Goal of the exercise: An exact copy is needed of the lines from the line holding "Design: [973,51,1026,104] ->" through the final line of the listing below, both included.

Data supplied:
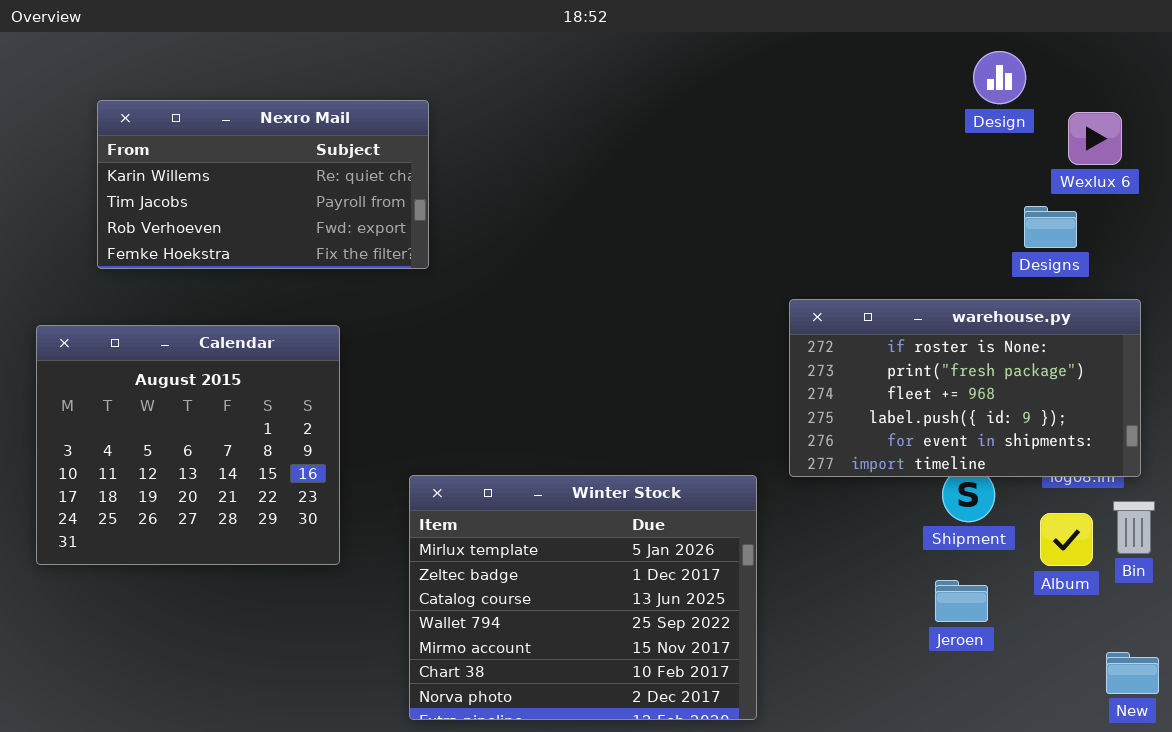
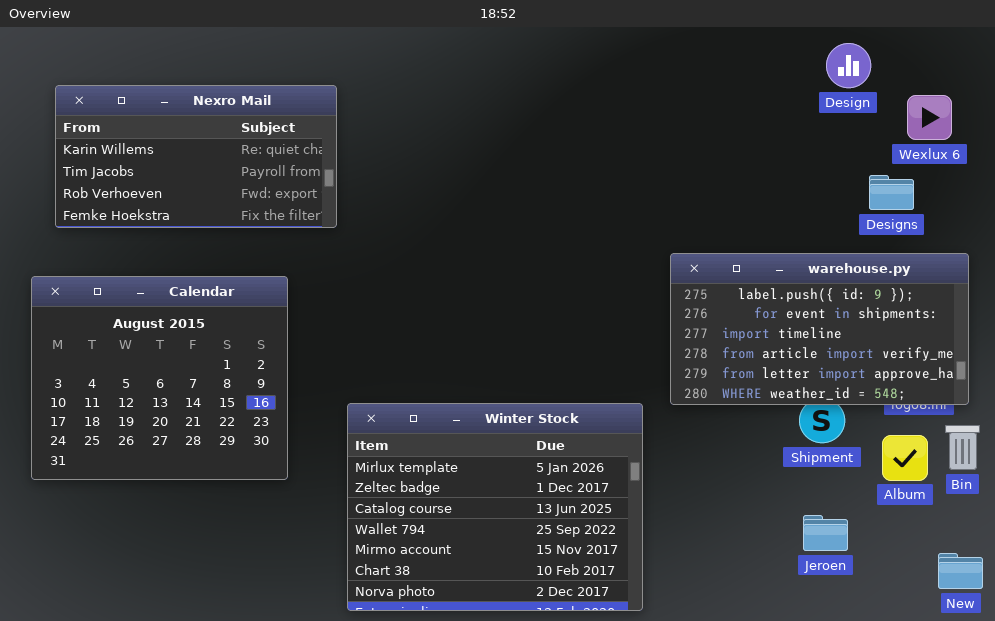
Nexro Mail: [97,100,429,269] -> [55,85,337,228], moved
warehouse.py: [789,299,1141,477] -> [670,253,969,405], scrolled down 3 rows
Jeroen: [935,580,988,622] -> [803,515,848,551], moved

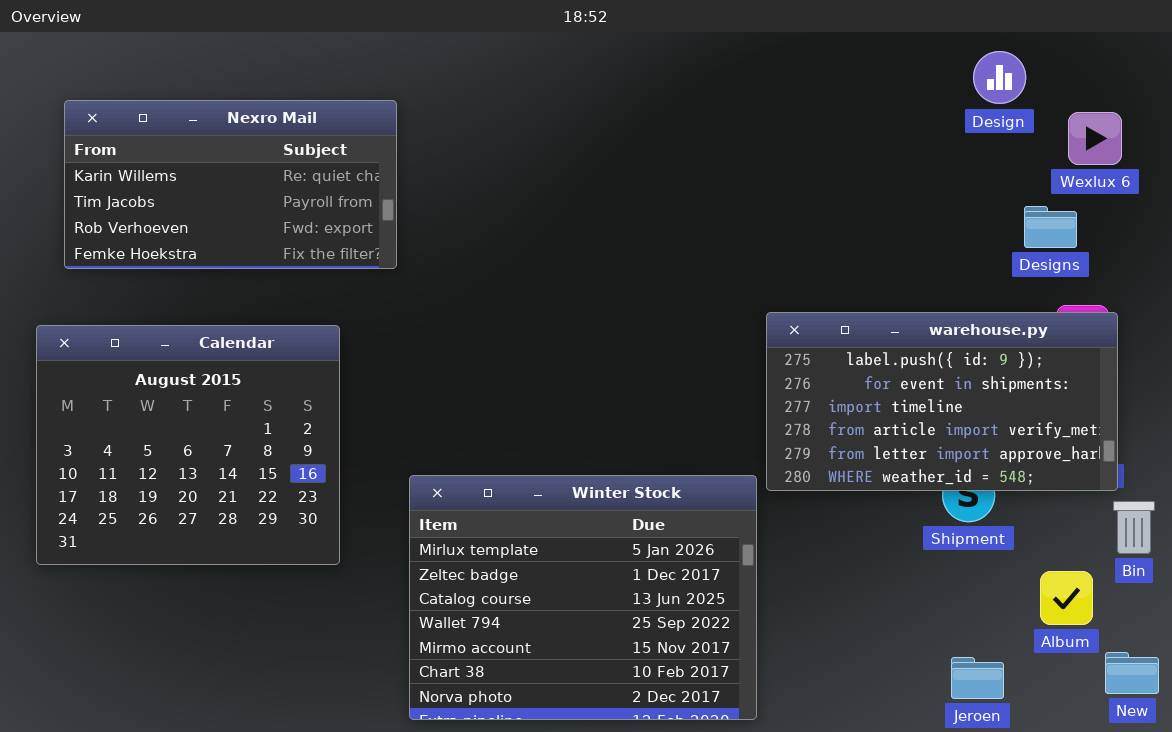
warehouse.py: [670,253,969,405] -> [766,312,1118,491], moved
Album: [882,435,928,481] -> [1040,571,1093,625], moved
Jeroen: [803,515,848,551] -> [951,657,1004,699], moved

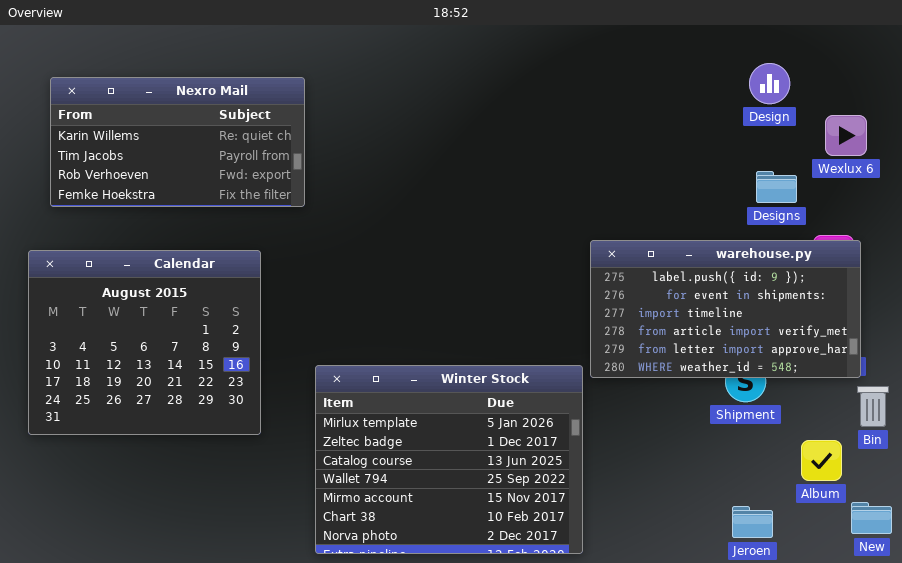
Design: [973,51,1026,104] -> [749,63,790,104], moved
Wexlux 6: [1068,112,1122,165] -> [825,115,867,156], moved
Designs: [1024,206,1077,248] -> [756,171,797,203], moved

Answer space:
Design: [973,51,1026,104] -> [749,63,790,104], moved
Wexlux 6: [1068,112,1122,165] -> [825,115,867,156], moved
Designs: [1024,206,1077,248] -> [756,171,797,203], moved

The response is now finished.